• **Exercise**: Please reproduce the listing verbatim, without its images.

• **Supplied material**:
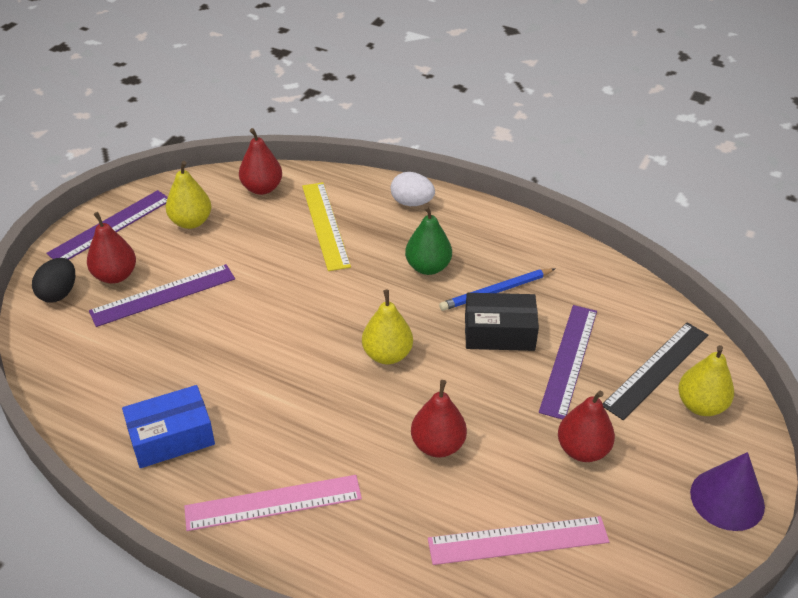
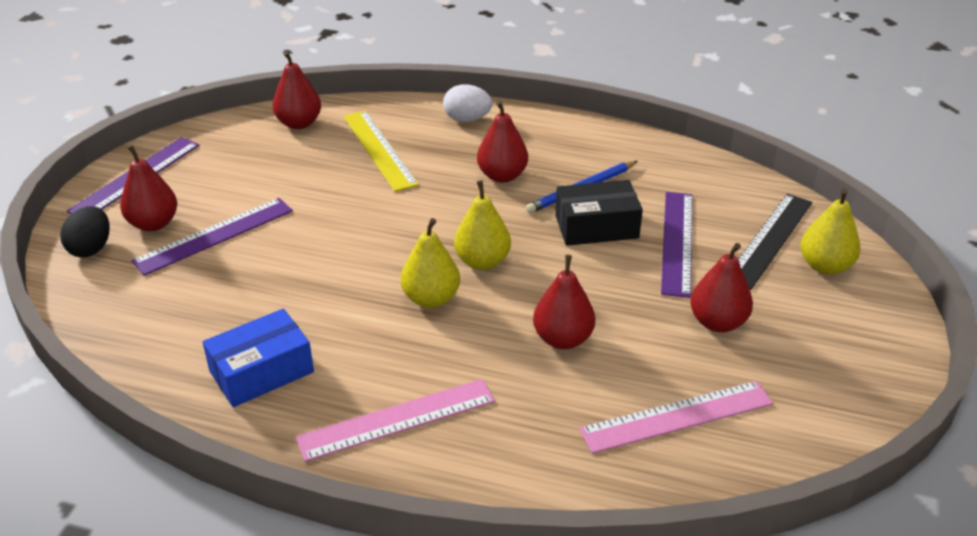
camera: 10 degrees left, 5 degrees down
(191, 222) = (227, 163): yellow pear -> yellow pear (431, 298)
(428, 267) = (502, 176): green pear -> red pear
(727, 499) = (880, 347): purple cone -> none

• **Task solution**:
camera: 10 degrees left, 5 degrees down
(191, 222) = (227, 163): yellow pear -> yellow pear (431, 298)
(428, 267) = (502, 176): green pear -> red pear
(727, 499) = (880, 347): purple cone -> none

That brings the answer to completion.